_Task instructions_. In the entries below, find the line with "(352, 413) = (440, 216): none" and the line with "(570, 367) = (449, 334): orange". Reproduce those two lines and every line between them exactly, and nothing more.

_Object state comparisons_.

***

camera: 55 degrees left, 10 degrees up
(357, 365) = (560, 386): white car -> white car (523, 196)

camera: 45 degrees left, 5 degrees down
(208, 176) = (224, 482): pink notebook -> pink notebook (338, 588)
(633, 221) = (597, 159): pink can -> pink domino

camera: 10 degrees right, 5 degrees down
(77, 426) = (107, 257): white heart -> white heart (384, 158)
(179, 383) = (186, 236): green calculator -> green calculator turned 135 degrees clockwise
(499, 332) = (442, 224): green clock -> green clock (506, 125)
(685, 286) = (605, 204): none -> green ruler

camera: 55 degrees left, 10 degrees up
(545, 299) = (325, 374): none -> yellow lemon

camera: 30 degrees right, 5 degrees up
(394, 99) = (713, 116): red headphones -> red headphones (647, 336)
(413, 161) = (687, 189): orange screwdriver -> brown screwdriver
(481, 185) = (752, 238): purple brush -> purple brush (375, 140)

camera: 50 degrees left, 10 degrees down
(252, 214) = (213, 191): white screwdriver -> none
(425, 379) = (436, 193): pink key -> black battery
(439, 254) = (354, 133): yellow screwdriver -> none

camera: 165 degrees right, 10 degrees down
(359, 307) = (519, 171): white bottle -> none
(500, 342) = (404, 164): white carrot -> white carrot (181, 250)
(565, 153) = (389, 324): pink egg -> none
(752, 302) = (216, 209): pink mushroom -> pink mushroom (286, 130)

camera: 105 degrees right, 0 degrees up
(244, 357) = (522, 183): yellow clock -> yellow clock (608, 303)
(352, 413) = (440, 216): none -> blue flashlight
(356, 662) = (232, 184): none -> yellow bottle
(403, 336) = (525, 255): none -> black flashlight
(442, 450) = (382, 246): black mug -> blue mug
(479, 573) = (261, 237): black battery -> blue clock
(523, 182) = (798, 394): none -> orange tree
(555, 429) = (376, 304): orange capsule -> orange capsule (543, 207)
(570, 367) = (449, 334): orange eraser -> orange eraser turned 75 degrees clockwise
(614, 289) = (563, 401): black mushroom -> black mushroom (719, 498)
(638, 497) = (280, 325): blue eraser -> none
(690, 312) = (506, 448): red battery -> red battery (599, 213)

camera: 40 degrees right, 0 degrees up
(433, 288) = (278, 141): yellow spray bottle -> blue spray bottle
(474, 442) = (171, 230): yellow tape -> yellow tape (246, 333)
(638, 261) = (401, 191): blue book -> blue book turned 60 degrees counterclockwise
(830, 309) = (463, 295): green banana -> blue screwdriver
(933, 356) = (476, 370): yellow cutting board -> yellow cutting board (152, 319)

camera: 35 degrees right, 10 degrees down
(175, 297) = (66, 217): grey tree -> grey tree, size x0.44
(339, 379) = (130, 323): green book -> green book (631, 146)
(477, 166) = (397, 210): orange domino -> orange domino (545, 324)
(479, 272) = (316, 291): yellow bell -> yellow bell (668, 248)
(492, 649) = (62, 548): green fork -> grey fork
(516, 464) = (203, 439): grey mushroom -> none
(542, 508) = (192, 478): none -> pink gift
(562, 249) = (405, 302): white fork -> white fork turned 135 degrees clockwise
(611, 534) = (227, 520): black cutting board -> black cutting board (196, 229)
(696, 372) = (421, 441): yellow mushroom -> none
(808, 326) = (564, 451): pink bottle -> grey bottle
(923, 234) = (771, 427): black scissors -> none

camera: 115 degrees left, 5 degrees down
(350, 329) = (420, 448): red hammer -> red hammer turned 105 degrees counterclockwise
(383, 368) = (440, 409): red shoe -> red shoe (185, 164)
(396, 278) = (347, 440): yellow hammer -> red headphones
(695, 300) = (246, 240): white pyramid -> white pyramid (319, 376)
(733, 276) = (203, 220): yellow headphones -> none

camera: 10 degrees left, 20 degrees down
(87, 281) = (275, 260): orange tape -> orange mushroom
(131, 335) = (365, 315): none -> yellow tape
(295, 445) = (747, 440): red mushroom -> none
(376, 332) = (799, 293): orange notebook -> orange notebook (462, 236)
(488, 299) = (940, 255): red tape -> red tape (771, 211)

***

_Finished task_.
(352, 413) = (440, 216): none -> blue flashlight
(356, 662) = (232, 184): none -> yellow bottle
(403, 336) = (525, 255): none -> black flashlight
(442, 450) = (382, 246): black mug -> blue mug
(479, 573) = (261, 237): black battery -> blue clock
(523, 182) = (798, 394): none -> orange tree
(555, 429) = (376, 304): orange capsule -> orange capsule (543, 207)
(570, 367) = (449, 334): orange eraser -> orange eraser turned 75 degrees clockwise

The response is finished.